━━━━━ GIVEN ENTRIES

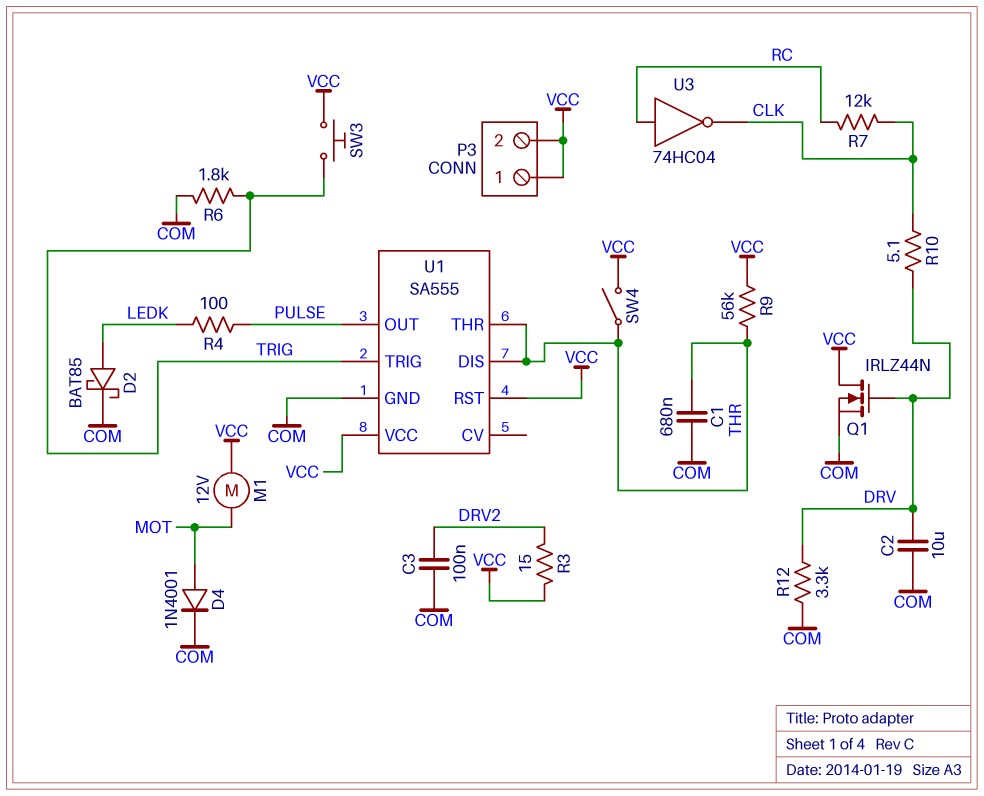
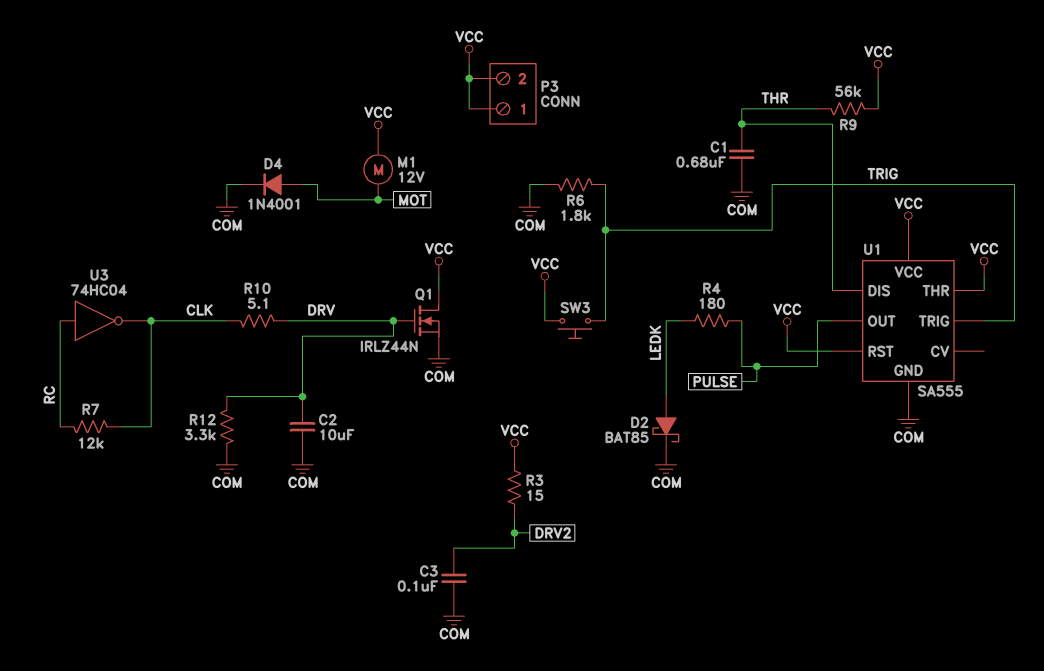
R4: 100 (LEDK, PULSE) -> 180 (LEDK, PULSE)
SW4: switch (THR, VCC) -> none
U1 pin THR: THR -> VCC

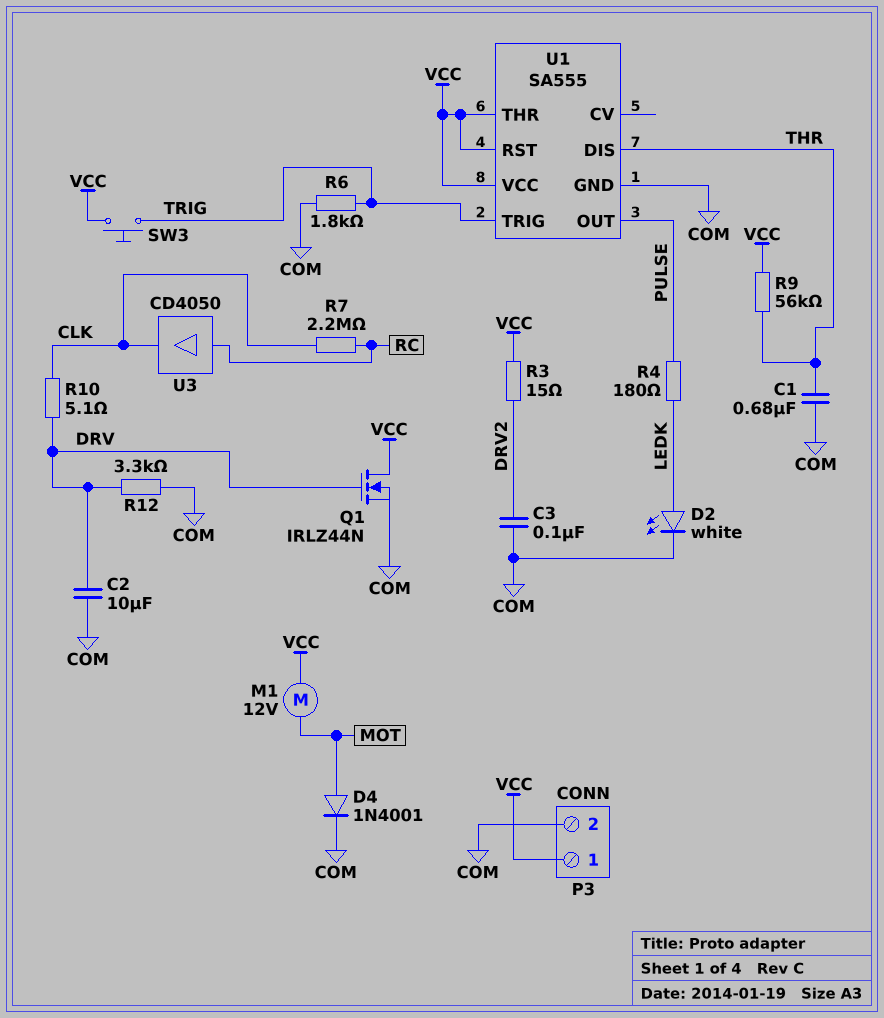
D2: schottky BAT85 (A LEDK, K COM) -> LED white (A LEDK, K COM)
P3 pin 2: VCC -> COM
R7: 12k (CLK, RC) -> 2.2M (CLK, RC)
U3: NOT 74HC04 (in RC, out CLK) -> buffer CD4050 (in RC, out CLK)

━━━━━━━━━━

● WORK ORDER: What is needed is every record above, restated word for word, with the pictures left out.

● ANSWER TO THIS TASK:
R4: 100 (LEDK, PULSE) -> 180 (LEDK, PULSE)
SW4: switch (THR, VCC) -> none
U1 pin THR: THR -> VCC

D2: schottky BAT85 (A LEDK, K COM) -> LED white (A LEDK, K COM)
P3 pin 2: VCC -> COM
R7: 12k (CLK, RC) -> 2.2M (CLK, RC)
U3: NOT 74HC04 (in RC, out CLK) -> buffer CD4050 (in RC, out CLK)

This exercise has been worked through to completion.